**AIM OF THE TASK:** Write out nothing except the lines of the entries below, from the first through the one containing "(438, 319) = (381, 204): orange", exactly and without pictures.

[Data entries]
○ ○ ○ ○ ○
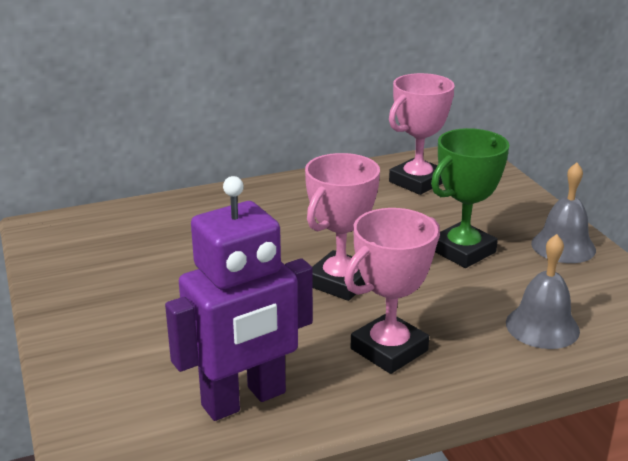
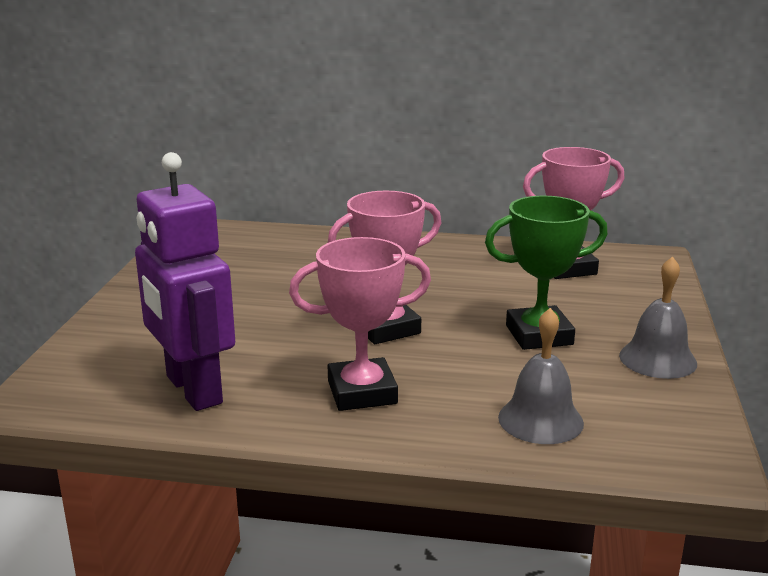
camera: 30 degrees right, 5 degrees down
(244, 400) = (193, 390): purple robot -> purple robot turned 60 degrees clockwise

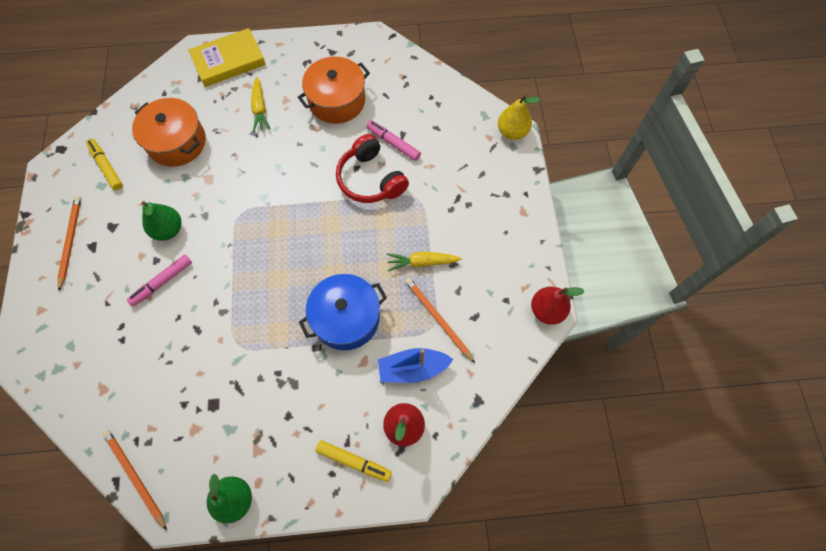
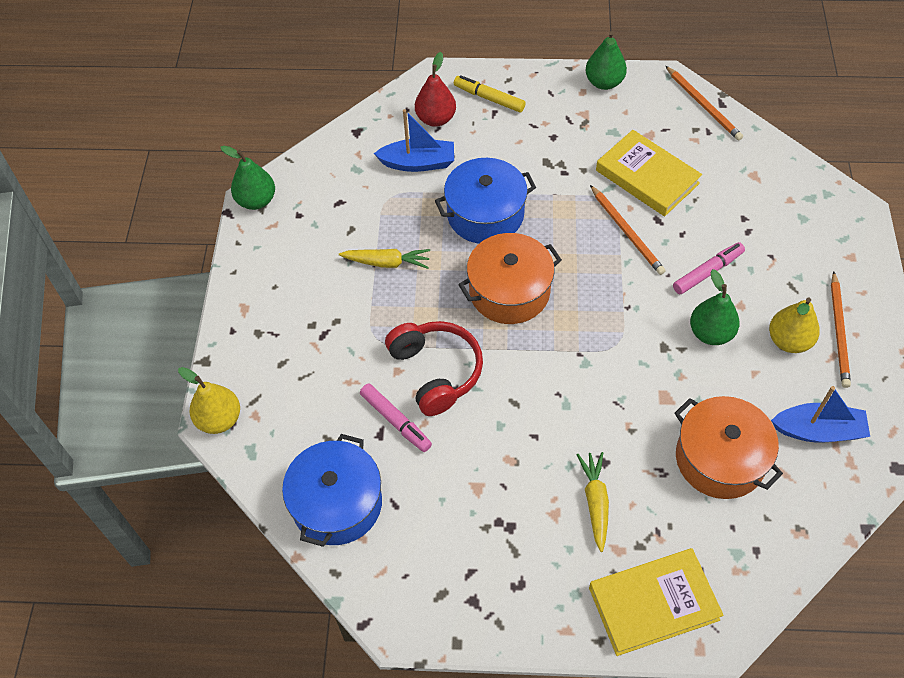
camera: 170 degrees left, 10 degrees down
(107, 167) = (818, 431): yellow marker -> blue boat
(111, 230) = (788, 341): none -> yellow pear
(201, 376) = (647, 177): none -> yellow book
(337, 101) = (472, 502): orange pot -> orange pot (509, 291)
(421, 91) = (337, 503): none -> blue pot
(438, 319) = (381, 204): orange pencil -> orange pencil (626, 232)
(547, 310) = (256, 200): red pear -> green pear

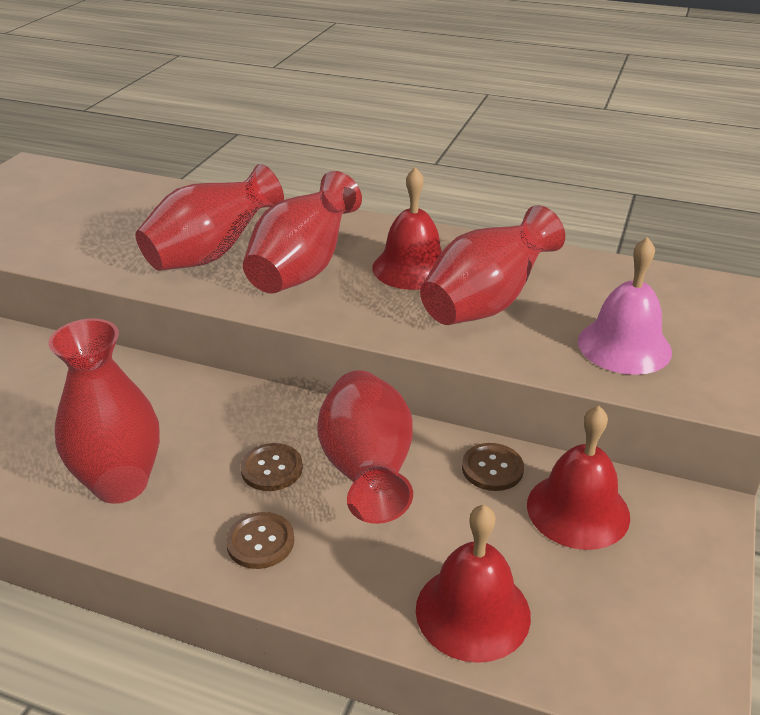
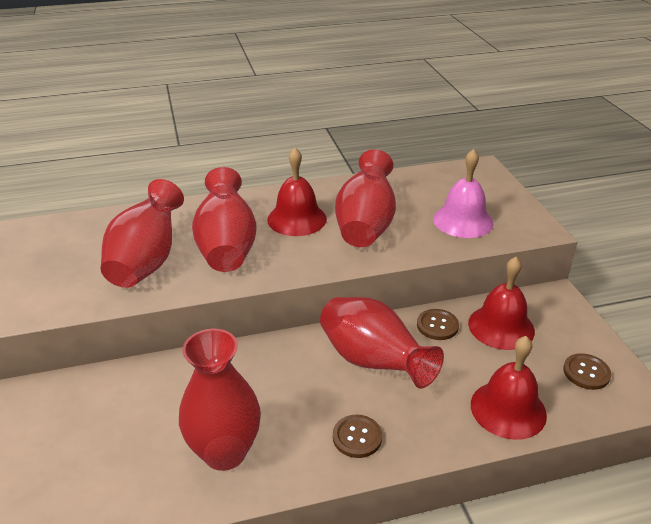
camera: 35 degrees left, 0 degrees up
(271, 469) = (314, 390): brown button -> brown button (586, 372)

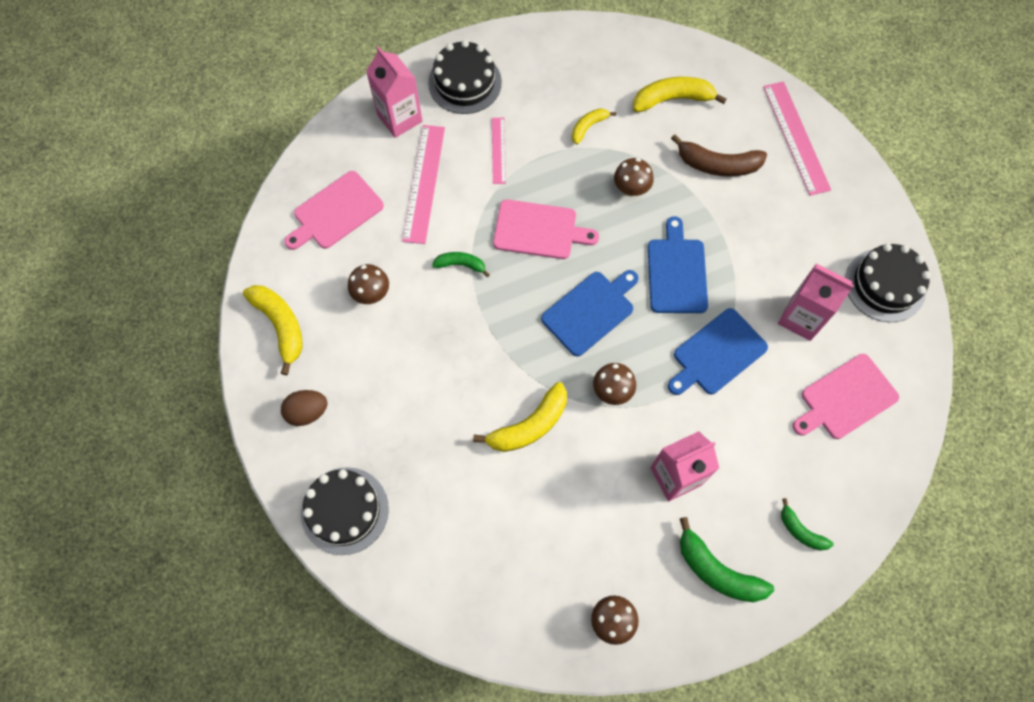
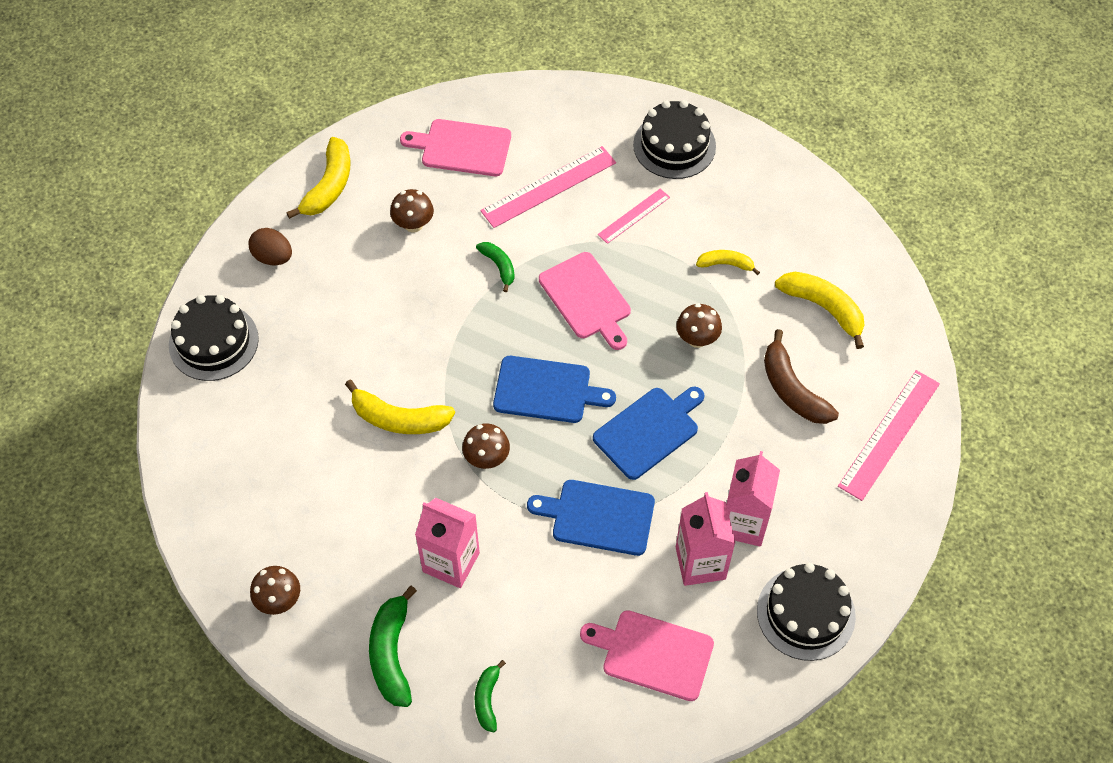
camera: 50 degrees right, 10 degrees down
(400, 118) = (592, 126): pink carton -> pink carton (744, 523)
○ ○ ○ ○ ○
**ANSWER TO THIS EXERCISE:**
camera: 30 degrees right, 5 degrees down
(244, 400) = (193, 390): purple robot -> purple robot turned 60 degrees clockwise

camera: 170 degrees left, 10 degrees down
(107, 167) = (818, 431): yellow marker -> blue boat
(111, 230) = (788, 341): none -> yellow pear
(201, 376) = (647, 177): none -> yellow book
(337, 101) = (472, 502): orange pot -> orange pot (509, 291)
(421, 91) = (337, 503): none -> blue pot
(438, 319) = (381, 204): orange pencil -> orange pencil (626, 232)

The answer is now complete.